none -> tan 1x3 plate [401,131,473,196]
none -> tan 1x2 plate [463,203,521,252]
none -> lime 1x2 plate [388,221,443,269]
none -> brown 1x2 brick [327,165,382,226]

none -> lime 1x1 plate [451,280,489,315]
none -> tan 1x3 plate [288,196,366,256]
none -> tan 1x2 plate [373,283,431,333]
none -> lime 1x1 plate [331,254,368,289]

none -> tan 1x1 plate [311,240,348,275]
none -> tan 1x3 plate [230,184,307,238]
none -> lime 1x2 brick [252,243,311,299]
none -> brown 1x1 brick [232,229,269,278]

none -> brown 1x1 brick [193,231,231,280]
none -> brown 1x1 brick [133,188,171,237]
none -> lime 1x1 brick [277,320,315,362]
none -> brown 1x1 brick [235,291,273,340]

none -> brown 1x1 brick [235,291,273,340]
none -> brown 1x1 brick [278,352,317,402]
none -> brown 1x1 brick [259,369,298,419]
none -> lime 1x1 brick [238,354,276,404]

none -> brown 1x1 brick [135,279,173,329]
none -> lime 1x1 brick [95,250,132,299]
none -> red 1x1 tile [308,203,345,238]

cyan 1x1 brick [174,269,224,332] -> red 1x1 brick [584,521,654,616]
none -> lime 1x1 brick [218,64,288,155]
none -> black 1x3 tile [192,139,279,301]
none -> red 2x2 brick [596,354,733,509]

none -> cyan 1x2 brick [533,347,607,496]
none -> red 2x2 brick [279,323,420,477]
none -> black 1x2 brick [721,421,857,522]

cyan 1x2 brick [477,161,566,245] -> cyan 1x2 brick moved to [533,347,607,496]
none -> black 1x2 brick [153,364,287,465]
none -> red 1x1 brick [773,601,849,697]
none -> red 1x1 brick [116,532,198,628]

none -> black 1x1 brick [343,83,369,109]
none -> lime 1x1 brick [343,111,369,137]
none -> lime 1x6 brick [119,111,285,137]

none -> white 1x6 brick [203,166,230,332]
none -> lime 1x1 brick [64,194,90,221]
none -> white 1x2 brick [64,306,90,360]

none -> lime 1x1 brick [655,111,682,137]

-*-*-

- [GOAL OF THE EXERCISE]: Within the entries above, some lines may contain "cyan". Report how many, and nothing else.

- [EXPECTED ANSWER]: 3